Material for this exercise =

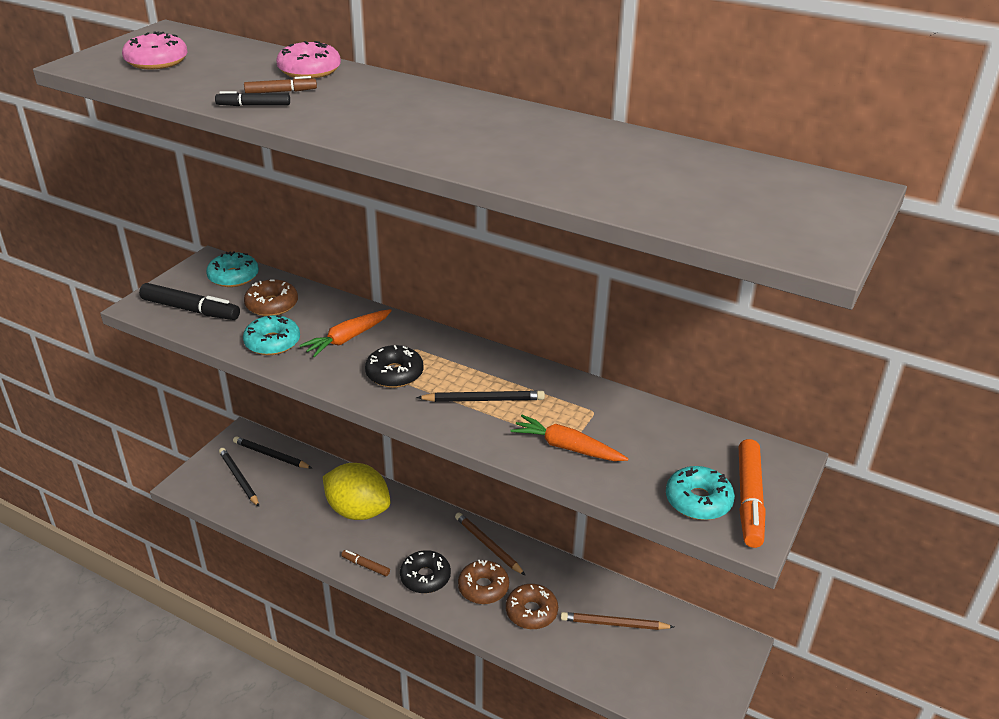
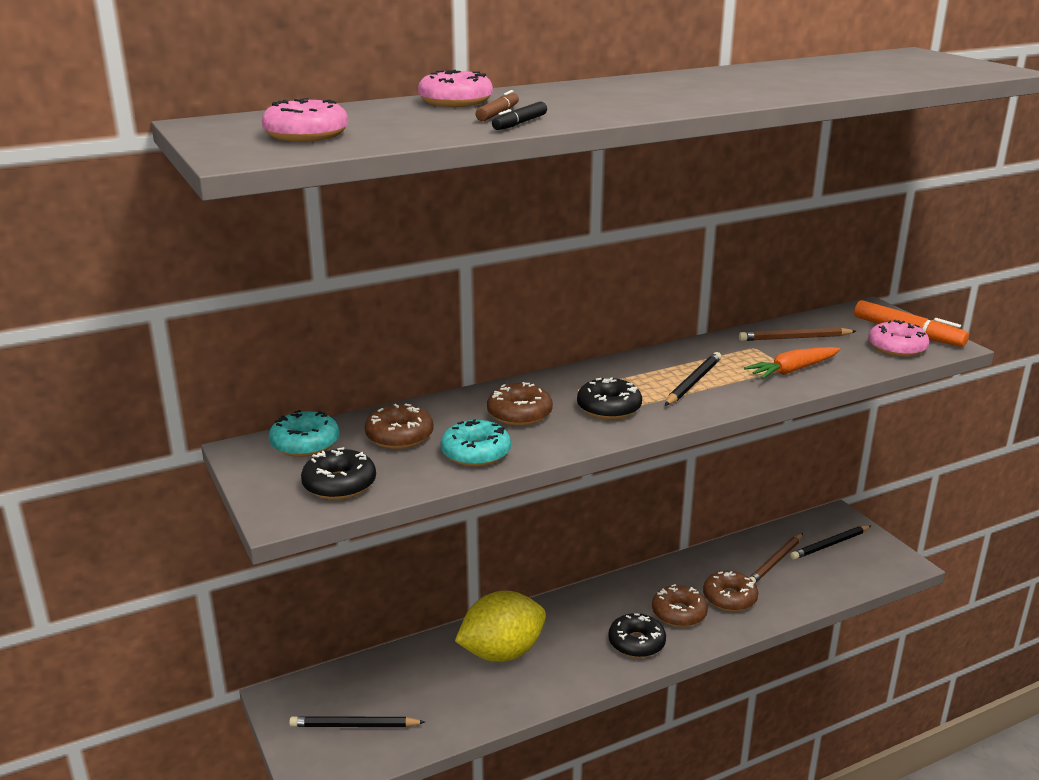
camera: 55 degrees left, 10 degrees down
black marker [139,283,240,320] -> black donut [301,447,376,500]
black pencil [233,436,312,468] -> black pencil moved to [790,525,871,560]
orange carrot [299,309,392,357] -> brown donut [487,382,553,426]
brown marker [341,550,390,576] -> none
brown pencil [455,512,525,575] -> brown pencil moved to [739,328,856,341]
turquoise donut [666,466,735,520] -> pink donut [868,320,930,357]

Task description = Retype the whole listing exactly and leave the pictures out.

Exercise answer =
camera: 55 degrees left, 10 degrees down
black marker [139,283,240,320] -> black donut [301,447,376,500]
black pencil [233,436,312,468] -> black pencil moved to [790,525,871,560]
orange carrot [299,309,392,357] -> brown donut [487,382,553,426]
brown marker [341,550,390,576] -> none
brown pencil [455,512,525,575] -> brown pencil moved to [739,328,856,341]
turquoise donut [666,466,735,520] -> pink donut [868,320,930,357]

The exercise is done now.